■ Work item ■
Whenever a line contains the string "bucket", copy it out of the entries.

■ Object change listings ■
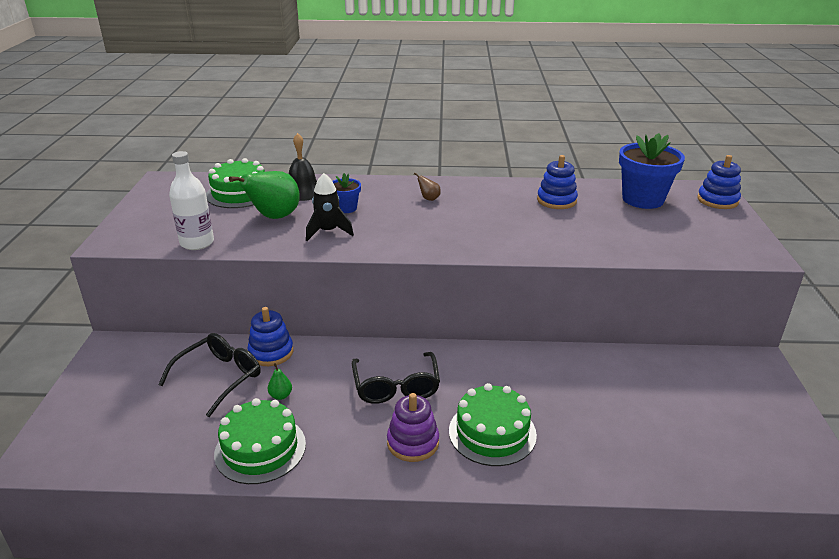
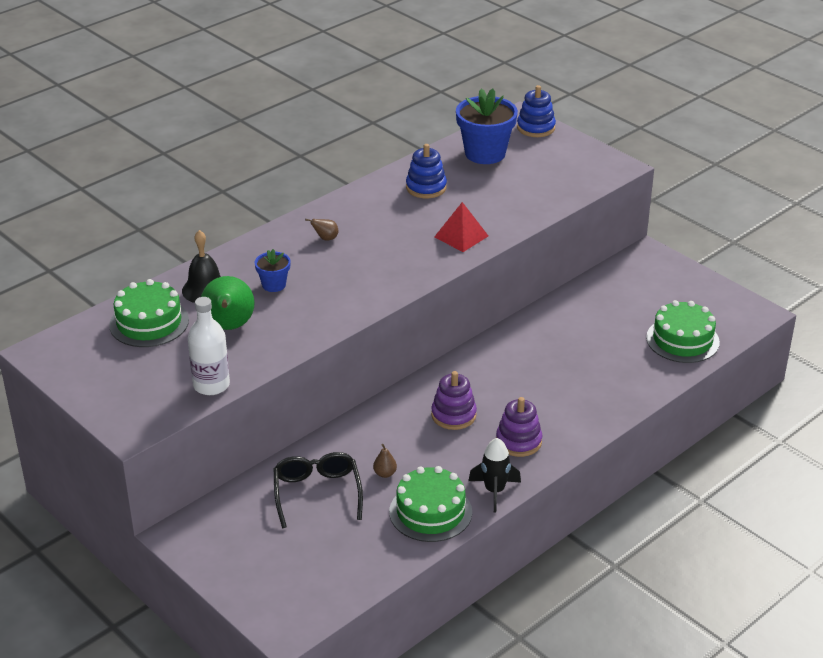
camera: 45 degrees left, 5 degrees up
(271, 352) = (323, 452): blue stacking toy -> none
(281, 395) = (385, 473): green pear -> brown pear
(328, 232) = (300, 314): black rocket -> black rocket (494, 491)
(396, 387) = (453, 415): black glasses -> purple stacking toy
(492, 432) = (556, 403): green cake -> green cake (682, 340)
(531, 240) = (461, 236): none -> red pyramid

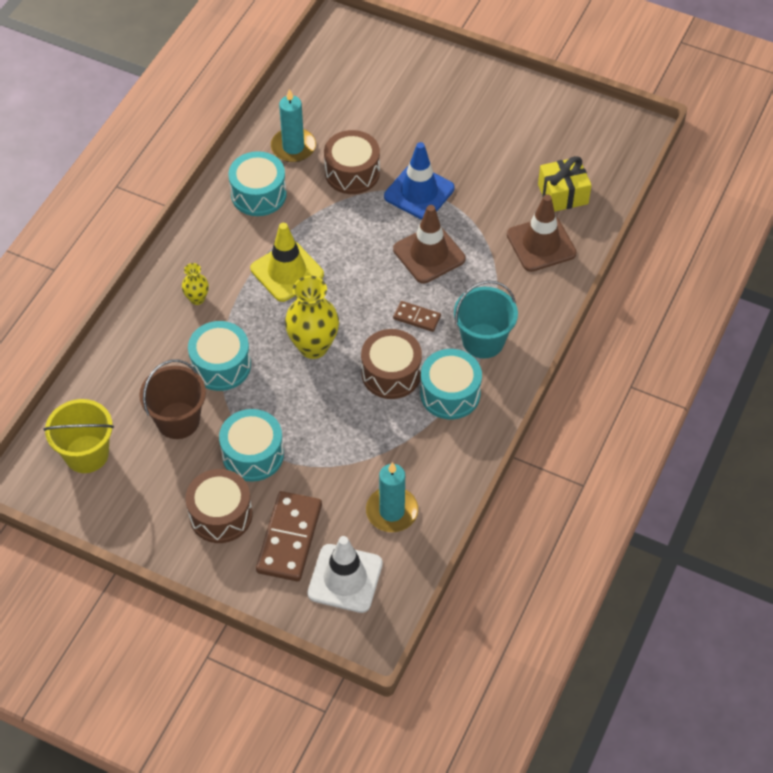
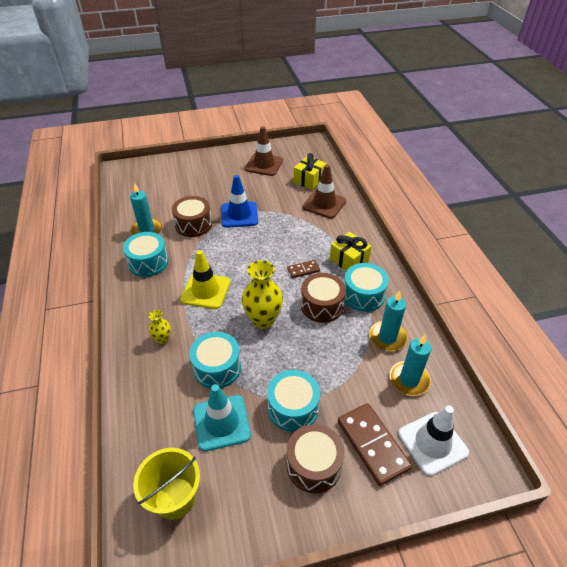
camera: 40 degrees left, 10 degrees down
(178, 420) = (221, 422): brown bucket -> turquoise traffic cone
(420, 456) = (387, 337): none -> turquoise candle
(429, 254) = (275, 238): brown traffic cone -> brown traffic cone (264, 165)
(483, 341) = (349, 260): turquoise bucket -> yellow gift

■ Exercise output ■
(178, 420) = (221, 422): brown bucket -> turquoise traffic cone
(483, 341) = (349, 260): turquoise bucket -> yellow gift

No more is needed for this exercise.